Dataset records
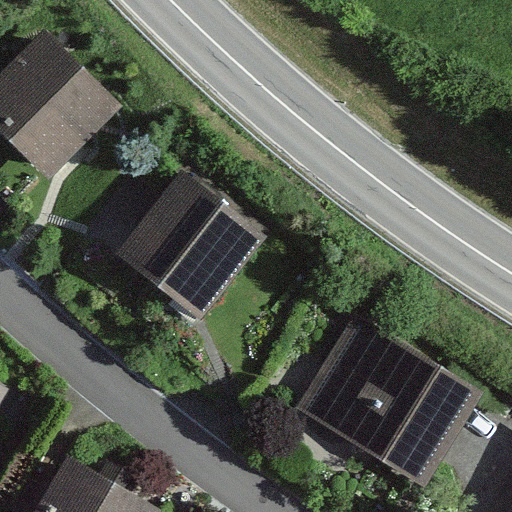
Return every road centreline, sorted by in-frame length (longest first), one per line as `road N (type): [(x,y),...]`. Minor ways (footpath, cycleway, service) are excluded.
road 1 (trunk): [(165,0),(209,48),(511,274)]
road 2 (residential): [(0,288),(283,511)]
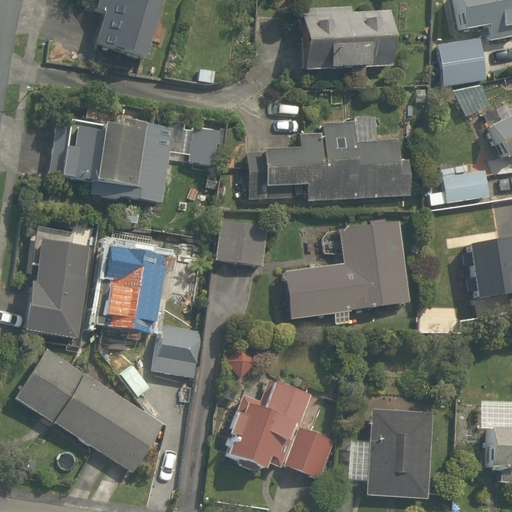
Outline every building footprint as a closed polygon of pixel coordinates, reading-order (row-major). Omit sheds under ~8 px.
[(145,69),(166,0),(96,0),(90,18),(99,21),(90,52),(145,69)] [(511,0),(468,0),(450,3),(456,40),(433,44),(442,95),(487,87),(482,62),(511,57),(511,0)] [(393,7),(300,13),(305,84),(398,78),(393,7)] [(158,130),(54,118),(53,118),(44,196),(161,209),(167,154),(156,152),(158,130)] [(511,121),(486,134),(507,178),(511,175),(511,121)] [(306,204),(306,207),(404,202),(401,142),(354,144),(353,128),(321,130),(321,139),(296,141),(297,155),(243,158),(245,207),(306,204)] [(264,228),(218,222),(213,262),(259,268),(264,228)] [(284,277),(292,327),(406,309),(393,225),(336,234),(341,268),(284,277)] [(27,284),(20,333),(75,340),(84,281),(82,280),(87,249),(38,242),(31,285),(27,284)] [(511,245),(466,253),(475,312),(511,306),(511,245)] [(168,254),(108,246),(96,334),(146,340),(149,314),(160,316),(168,254)] [(199,334),(159,327),(151,373),(192,380),(199,334)] [(73,373),(43,354),(12,403),(128,478),(160,430),(108,396),(122,376),(86,353),(73,373)] [(315,407),(274,391),(263,420),(243,412),(222,464),(270,482),(275,469),(313,483),(329,444),(304,434),(315,407)] [(429,418),(371,414),(369,448),(348,447),(345,487),(366,488),(365,501),(424,505),(429,418)] [(511,433),(486,432),(484,491),(511,491),(511,433)]
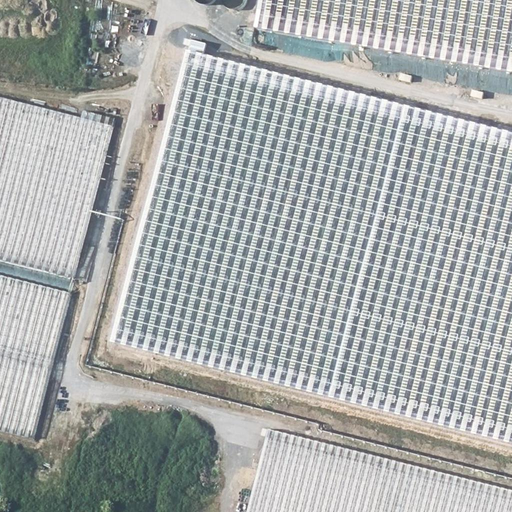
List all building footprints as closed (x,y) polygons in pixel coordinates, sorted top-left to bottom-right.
[(227,0),(238,8),(244,0),(227,0)] [(511,78),(511,0),(262,0),(256,35),(511,78)] [(399,97),(167,38),(127,195),(359,254),(399,97)] [(111,123),(0,95),(0,257),(75,277),(111,123)] [(511,126),(418,102),(380,259),(511,292),(511,126)] [(356,266),(124,207),(86,363),(317,423),(356,266)] [(72,289),(0,271),(0,425),(35,435),(54,361),(72,289)] [(511,306),(377,272),(337,428),(511,472),(511,306)] [(511,511),(511,489),(268,428),(246,511),(511,511)]
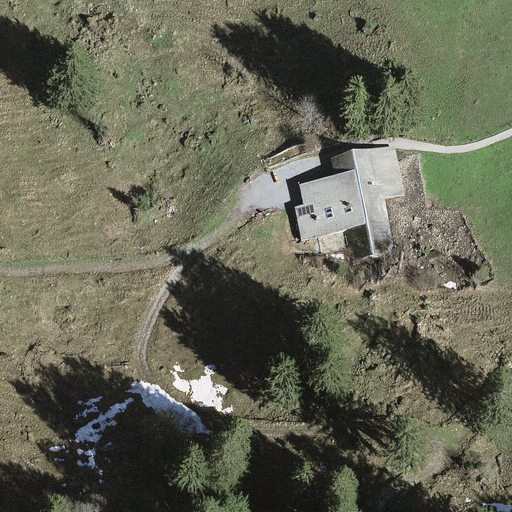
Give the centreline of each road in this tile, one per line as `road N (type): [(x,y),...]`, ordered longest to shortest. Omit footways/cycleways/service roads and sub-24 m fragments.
road 1 (track): [(0,271),(158,262),(209,239),(316,159),(361,146),(481,145),(511,131)]
road 2 (track): [(192,248),(143,339),(146,376),(177,408),(240,432),(384,425),(424,430),(435,443)]
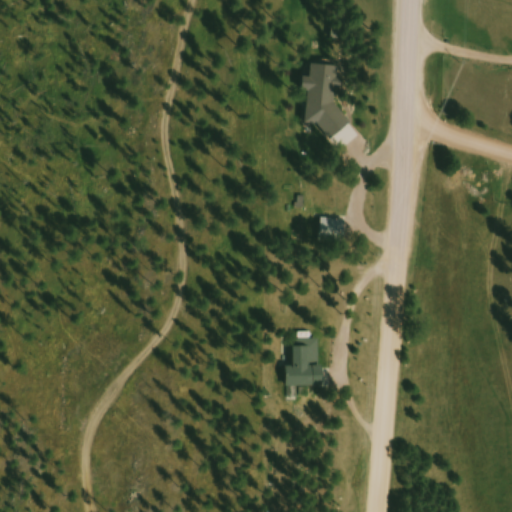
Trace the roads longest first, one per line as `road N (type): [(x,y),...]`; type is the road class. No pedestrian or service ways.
road 1 (residential): [(374,511),(408,165)]
road 2 (tertiary): [(408,165),(415,0)]
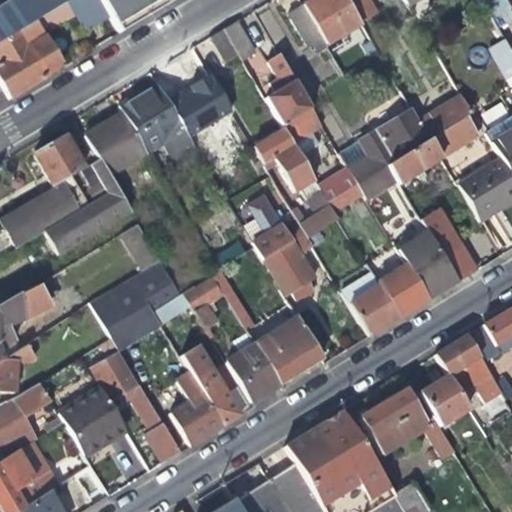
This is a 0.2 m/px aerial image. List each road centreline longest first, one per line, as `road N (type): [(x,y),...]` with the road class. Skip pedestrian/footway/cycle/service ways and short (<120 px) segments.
road 1 (residential): [(119,511),(511,277)]
road 2 (residential): [(0,129),(215,0)]
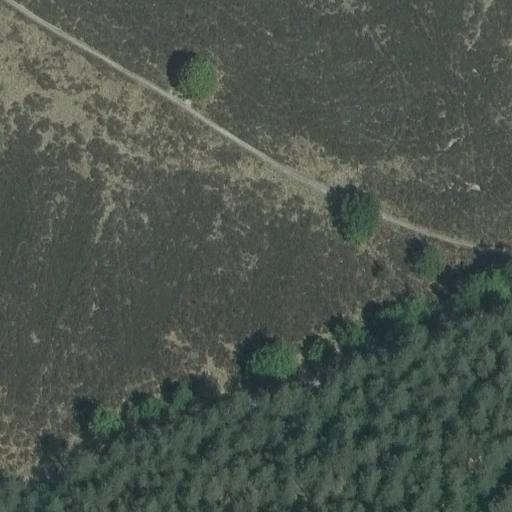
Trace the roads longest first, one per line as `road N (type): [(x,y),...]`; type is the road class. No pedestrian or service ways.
road 1 (track): [(6,0),(274,163),(443,240),(511,252)]
road 2 (track): [(511,315),(0,500)]
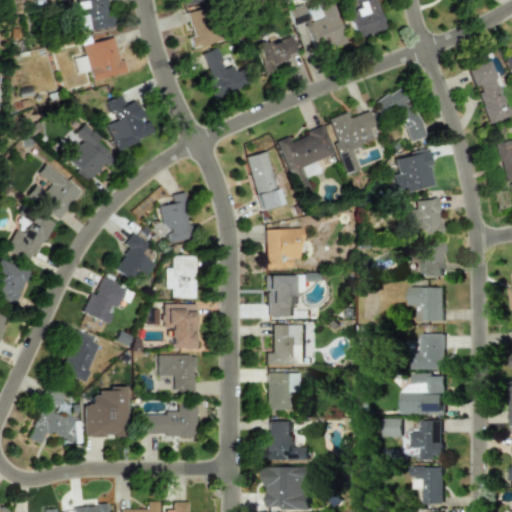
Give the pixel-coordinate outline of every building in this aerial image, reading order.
[(74,0),(78,30),(108,27),(104,0),(74,0)] [(356,0),(359,8),(346,12),(353,36),(382,28),(374,0),(356,0)] [(343,42),(331,3),(302,12),(303,15),(291,19),(292,23),(302,19),(312,52),(343,42)] [(184,11),(189,36),(187,36),(189,47),(212,42),(205,7),(184,11)] [(252,44),(261,70),(297,57),(289,35),(266,44),(264,39),(252,44)] [(71,58),(74,73),(87,70),(89,80),(124,72),(121,59),(116,60),(111,37),(79,44),(82,55),(71,58)] [(209,79),(203,81),(210,98),(241,86),(233,64),(222,69),(213,48),(199,53),(209,79)] [(511,51),(501,57),(511,79),(511,51)] [(507,115),(485,59),(462,67),(469,86),(472,85),(486,123),(507,115)] [(419,137),(403,87),(374,97),(381,118),(396,112),(406,142),(419,137)] [(103,100),(111,120),(103,124),(113,149),(148,135),(133,98),(121,103),(118,94),(103,100)] [(343,174),(356,169),(349,146),(376,138),(367,108),(326,121),(343,174)] [(71,133),(77,139),(64,151),(71,158),(66,162),(84,181),(110,156),(80,124),(71,133)] [(331,154),(321,127),(286,139),(285,136),(274,140),(294,194),(307,190),(298,166),(331,154)] [(511,138),(493,142),(500,181),(508,180),(511,198),(511,197),(511,138)] [(432,185),(424,149),(391,157),(394,174),(388,175),(392,194),(432,185)] [(256,210),(277,204),(264,151),(243,156),(256,210)] [(77,191),(42,163),(34,173),(47,183),(41,190),(33,184),(24,195),(55,219),(77,191)] [(155,205),(160,231),(164,231),(167,242),(186,238),(178,193),(166,195),(167,203),(155,205)] [(412,200),(412,208),(404,209),(405,222),(412,221),(413,235),(438,233),(436,198),(412,200)] [(12,229),(2,249),(27,263),(49,222),(31,212),(20,233),(12,229)] [(261,229),(263,269),(288,268),(288,258),(295,258),(295,242),(299,242),(299,227),(261,229)] [(120,244),(126,248),(110,268),(133,286),(150,263),(138,254),(145,244),(129,232),(120,244)] [(419,256),(420,275),(442,274),(441,241),(412,242),(412,256),(419,256)] [(162,288),(168,289),(168,297),(192,298),(192,258),(169,257),(168,268),(163,268),(162,288)] [(27,272),(0,258),(0,301),(11,307),(27,272)] [(290,275),(264,275),(264,289),(265,289),(265,316),(290,316),(290,307),(294,307),(295,292),(289,292),(290,275)] [(78,312),(104,323),(110,310),(116,298),(125,302),(130,292),(98,277),(90,294),(87,292),(78,312)] [(442,321),(442,287),(408,286),(408,305),(415,306),(415,321),(442,321)] [(270,353),(262,353),(263,364),(302,364),(302,325),(269,325),(270,353)] [(359,326),(359,344),(372,345),(373,327),(359,326)] [(83,381),(95,340),(71,333),(59,374),(83,381)] [(443,369),(443,334),(419,334),(419,352),(409,352),(409,369),(443,369)] [(191,392),(192,356),(155,355),(154,376),(170,376),(170,392),(191,392)] [(294,408),(293,372),(263,373),(265,409),(294,408)] [(401,414),(444,414),(443,374),(411,374),(411,388),(401,388),(401,414)] [(81,437),(123,437),(123,386),(107,386),(107,393),(88,393),(88,404),(80,404),(81,437)] [(23,438),(37,444),(43,432),(65,441),(74,422),(51,412),(59,394),(45,388),(23,438)] [(142,435),(193,436),(194,403),(175,403),(175,414),(142,413),(142,435)] [(282,418),(264,418),(264,460),(308,460),(308,447),(291,448),(290,426),(282,426),(282,418)] [(401,419),(382,419),(381,436),(400,436),(401,419)] [(441,420),(419,420),(419,433),(403,433),(403,446),(420,446),(421,458),(442,458),(441,420)] [(265,510),(309,510),(309,479),(317,479),(317,466),(265,467),(265,510)] [(413,489),(423,489),(423,504),(442,504),(442,467),(409,466),(409,477),(413,477),(413,489)] [(117,509),(117,511),(155,511),(155,501),(144,501),(144,509),(117,509)] [(184,511),(185,502),(169,502),(169,510),(162,510),(162,511),(184,511)]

__TASK OBJECTIVE__. Copy all of the data above line for line, without changing any characters. Leave the pictures out of your copy.

__EXERCISE OUTPUT__.
Return every road centreline, sorted by in-frame length (longest first), one per line as `road N (type): [(x,y),...]`. Minor ways (footpath, cycleway, service) are excluded.
road 1 (trunk): [(165,0),(209,48),(511,274)]
road 2 (residential): [(0,288),(283,511)]
Outline every building footprint as a closed polygon of pixel coordinates, reading-order (row-major). Omit sheds under ~8 px.
[(145,69),(166,0),(96,0),(90,18),(99,21),(90,52),(145,69)] [(511,0),(468,0),(450,3),(456,40),(433,44),(442,95),(487,87),(482,62),(511,57),(511,0)] [(393,7),(300,13),(305,84),(398,78),(393,7)] [(158,130),(54,118),(53,118),(44,196),(161,209),(167,154),(156,152),(158,130)] [(511,121),(486,134),(507,178),(511,175),(511,121)] [(306,204),(306,207),(404,202),(401,142),(354,144),(353,128),(321,130),(321,139),(296,141),(297,155),(243,158),(245,207),(306,204)] [(264,228),(218,222),(213,262),(259,268),(264,228)] [(284,277),(292,327),(406,309),(393,225),(336,234),(341,268),(284,277)] [(27,284),(20,333),(75,340),(84,281),(82,280),(87,249),(38,242),(31,285),(27,284)] [(511,245),(466,253),(475,312),(511,306),(511,245)] [(168,254),(108,246),(96,334),(146,340),(149,314),(160,316),(168,254)] [(199,334),(159,327),(151,373),(192,380),(199,334)] [(73,373),(43,354),(12,403),(128,478),(160,430),(108,396),(122,376),(86,353),(73,373)] [(315,407),(274,391),(263,420),(243,412),(222,464),(270,482),(275,469),(313,483),(329,444),(304,434),(315,407)] [(429,418),(371,414),(369,448),(348,447),(345,487),(366,488),(365,501),(424,505),(429,418)] [(511,433),(486,432),(484,491),(511,491),(511,433)]
List all building footprints as closed (x,y) polygons in pixel coordinates, sorted top-left to bottom-right.
[(227,0),(238,8),(244,0),(227,0)] [(511,78),(511,0),(262,0),(256,35),(511,78)] [(399,97),(167,38),(127,195),(359,254),(399,97)] [(111,123),(0,95),(0,257),(75,277),(111,123)] [(511,126),(418,102),(380,259),(511,292),(511,126)] [(356,266),(124,207),(86,363),(317,423),(356,266)] [(72,289),(0,271),(0,425),(35,435),(54,361),(72,289)] [(511,306),(377,272),(337,428),(511,472),(511,306)] [(511,511),(511,489),(268,428),(246,511),(511,511)]
Give the centreline of each road in this tile, one per line as `road N (type): [(x,y),...]`, ordered longest to shortest. Omit footways/cycleways/service roads and sub-24 m fragments.
road 1 (track): [(0,271),(158,262),(209,239),(316,159),(361,146),(481,145),(511,131)]
road 2 (track): [(192,248),(143,339),(146,376),(177,408),(240,432),(384,425),(424,430),(435,443)]
Trace the roads longest first, one per line as `road N (type): [(x,y),...]`; type is the road class. No pedestrian or service ways.
road 1 (residential): [(374,511),(408,165)]
road 2 (tertiary): [(408,165),(415,0)]
This is a 0.2 m/px aerial image. List each road centreline longest first, one per line, as `road N (type): [(x,y),...]` with the road class. Skip pedestrian/footway/cycle/service ways and short (<120 px) segments.
road 1 (residential): [(119,511),(511,277)]
road 2 (residential): [(0,129),(215,0)]
Trace the roads longest first, one per line as `road N (type): [(x,y),...]`; type is the road class. No pedestrian or service ways.
road 1 (track): [(6,0),(274,163),(443,240),(511,252)]
road 2 (track): [(511,315),(0,500)]
Give the pixel-coordinate outline of every building in this aerial image, reading order.
[(74,0),(78,30),(108,27),(104,0),(74,0)] [(356,0),(359,8),(346,12),(353,36),(382,28),(374,0),(356,0)] [(343,42),(331,3),(302,12),(303,15),(291,19),(292,23),(302,19),(312,52),(343,42)] [(184,11),(189,36),(187,36),(189,47),(212,42),(205,7),(184,11)] [(252,44),(261,70),(297,57),(289,35),(266,44),(264,39),(252,44)] [(71,58),(74,73),(87,70),(89,80),(124,72),(121,59),(116,60),(111,37),(79,44),(82,55),(71,58)] [(209,79),(203,81),(210,98),(241,86),(233,64),(222,69),(213,48),(199,53),(209,79)] [(511,51),(501,57),(511,79),(511,51)] [(507,115),(485,59),(462,67),(469,86),(472,85),(486,123),(507,115)] [(419,137),(403,87),(374,97),(381,118),(396,112),(406,142),(419,137)] [(103,100),(111,120),(103,124),(113,149),(148,135),(133,98),(121,103),(118,94),(103,100)] [(343,174),(356,169),(349,146),(376,138),(367,108),(326,121),(343,174)] [(71,133),(77,139),(64,151),(71,158),(66,162),(84,181),(110,156),(80,124),(71,133)] [(331,154),(321,127),(286,139),(285,136),(274,140),(294,194),(307,190),(298,166),(331,154)] [(511,138),(493,142),(500,181),(508,180),(511,198),(511,197),(511,138)] [(432,185),(424,149),(391,157),(394,174),(388,175),(392,194),(432,185)] [(256,210),(277,204),(264,151),(243,156),(256,210)] [(77,191),(42,163),(34,173),(47,183),(41,190),(33,184),(24,195),(55,219),(77,191)] [(155,205),(160,231),(164,231),(167,242),(186,238),(178,193),(166,195),(167,203),(155,205)] [(412,200),(412,208),(404,209),(405,222),(412,221),(413,235),(438,233),(436,198),(412,200)] [(12,229),(2,249),(27,263),(49,222),(31,212),(20,233),(12,229)] [(261,229),(263,269),(288,268),(288,258),(295,258),(295,242),(299,242),(299,227),(261,229)] [(120,244),(126,248),(110,268),(133,286),(150,263),(138,254),(145,244),(129,232),(120,244)] [(419,256),(420,275),(442,274),(441,241),(412,242),(412,256),(419,256)] [(162,288),(168,289),(168,297),(192,298),(192,258),(169,257),(168,268),(163,268),(162,288)] [(27,272),(0,258),(0,301),(11,307),(27,272)] [(290,275),(264,275),(264,289),(265,289),(265,316),(290,316),(290,307),(294,307),(295,292),(289,292),(290,275)] [(78,312),(104,323),(110,310),(116,298),(125,302),(130,292),(98,277),(90,294),(87,292),(78,312)] [(442,321),(442,287),(408,286),(408,305),(415,306),(415,321),(442,321)] [(270,353),(262,353),(263,364),(302,364),(302,325),(269,325),(270,353)] [(359,326),(359,344),(372,345),(373,327),(359,326)] [(83,381),(95,340),(71,333),(59,374),(83,381)] [(443,369),(443,334),(419,334),(419,352),(409,352),(409,369),(443,369)] [(191,392),(192,356),(155,355),(154,376),(170,376),(170,392),(191,392)] [(294,408),(293,372),(263,373),(265,409),(294,408)] [(401,414),(444,414),(443,374),(411,374),(411,388),(401,388),(401,414)] [(81,437),(123,437),(123,386),(107,386),(107,393),(88,393),(88,404),(80,404),(81,437)] [(23,438),(37,444),(43,432),(65,441),(74,422),(51,412),(59,394),(45,388),(23,438)] [(142,435),(193,436),(194,403),(175,403),(175,414),(142,413),(142,435)] [(282,418),(264,418),(264,460),(308,460),(308,447),(291,448),(290,426),(282,426),(282,418)] [(401,419),(382,419),(381,436),(400,436),(401,419)] [(441,420),(419,420),(419,433),(403,433),(403,446),(420,446),(421,458),(442,458),(441,420)] [(265,510),(309,510),(309,479),(317,479),(317,466),(265,467),(265,510)] [(413,489),(423,489),(423,504),(442,504),(442,467),(409,466),(409,477),(413,477),(413,489)] [(117,509),(117,511),(155,511),(155,501),(144,501),(144,509),(117,509)] [(184,511),(185,502),(169,502),(169,510),(162,510),(162,511),(184,511)]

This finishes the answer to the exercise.